__WHAT NEEDS TO BE DONE__
Filter the data for lines with the word "degrees", then copy every line so identified.

__DATA SECTION__
******************************

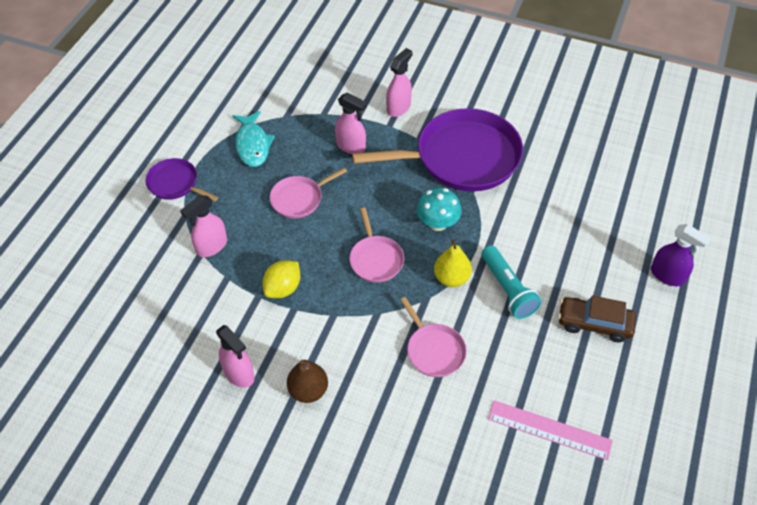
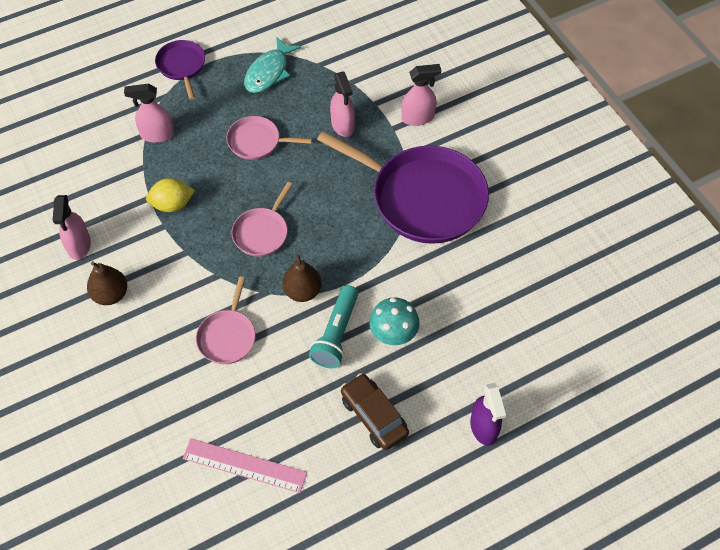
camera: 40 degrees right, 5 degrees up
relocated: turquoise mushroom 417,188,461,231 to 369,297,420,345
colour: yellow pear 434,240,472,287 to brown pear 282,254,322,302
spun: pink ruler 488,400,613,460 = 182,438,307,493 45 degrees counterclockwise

******************************

__TASK RESULT__
camera: 40 degrees right, 5 degrees up
spun: pink ruler 488,400,613,460 = 182,438,307,493 45 degrees counterclockwise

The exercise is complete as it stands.